> **TASK BRIEF**
Word for word, restate each of the records below.

[Stored records]
· · · ·
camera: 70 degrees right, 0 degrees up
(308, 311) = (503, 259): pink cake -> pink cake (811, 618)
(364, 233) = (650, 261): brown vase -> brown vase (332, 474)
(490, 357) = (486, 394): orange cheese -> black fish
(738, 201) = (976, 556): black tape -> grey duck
· · · ·
> **WRITTEN ANSWER**
camera: 70 degrees right, 0 degrees up
(308, 311) = (503, 259): pink cake -> pink cake (811, 618)
(364, 233) = (650, 261): brown vase -> brown vase (332, 474)
(490, 357) = (486, 394): orange cheese -> black fish
(738, 201) = (976, 556): black tape -> grey duck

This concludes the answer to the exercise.